===== Raw data =====

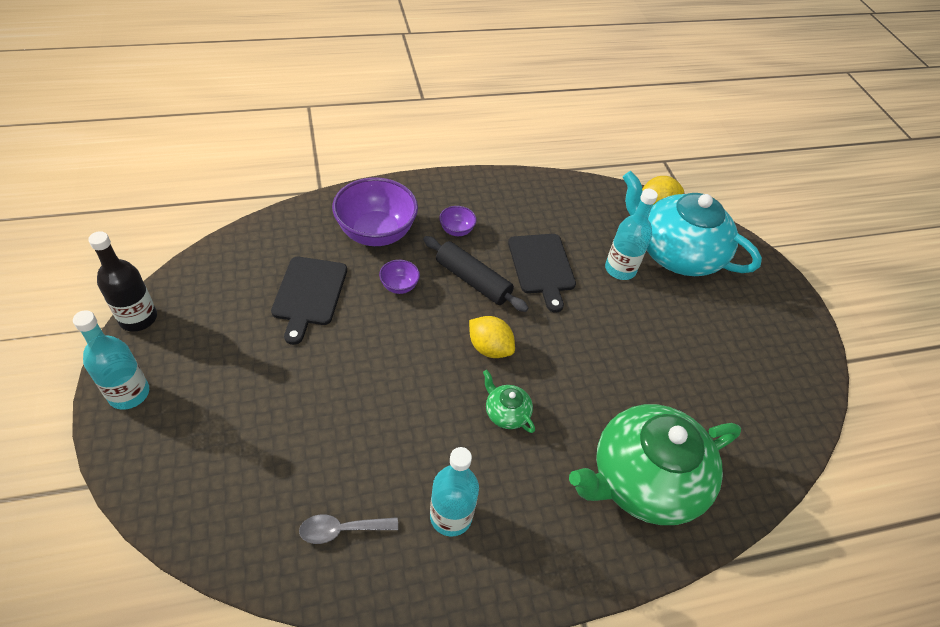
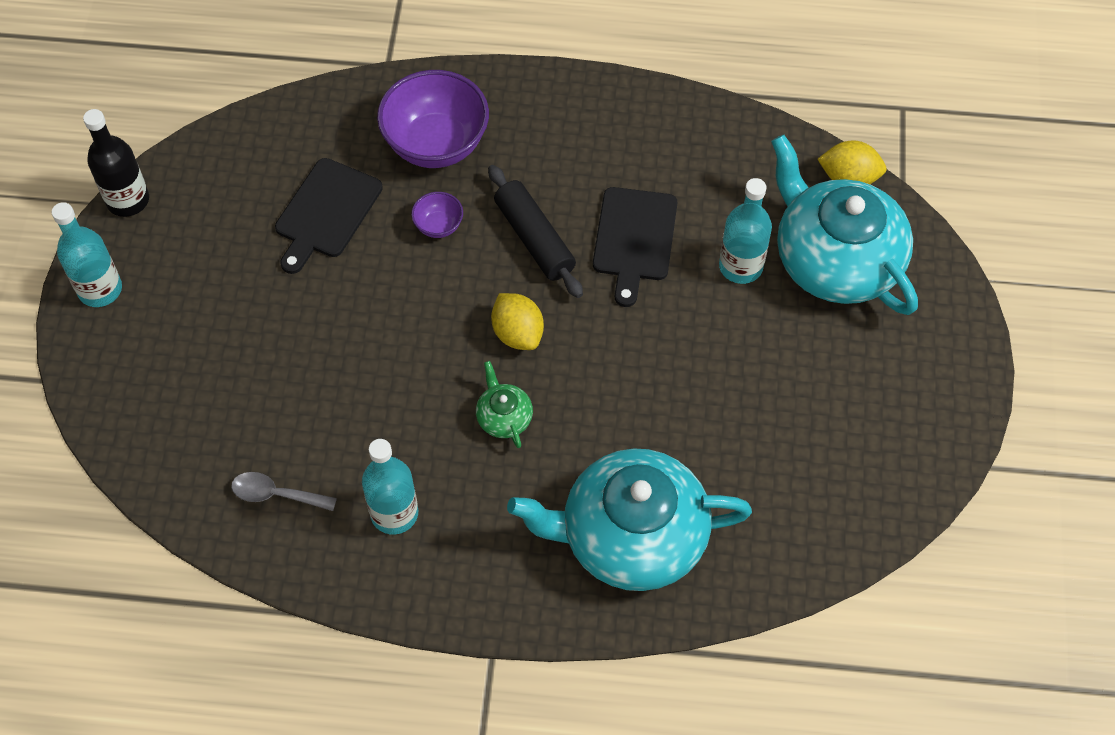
camera: 25 degrees right, 10 degrees up
purple bowl [439,206,477,236] -> none
green teapot [569,404,741,525] -> turquoise teapot [507,448,752,591]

=====

Reproduce the material exactly; keep pictures out.

--- Exercise solution ---
camera: 25 degrees right, 10 degrees up
purple bowl [439,206,477,236] -> none
green teapot [569,404,741,525] -> turquoise teapot [507,448,752,591]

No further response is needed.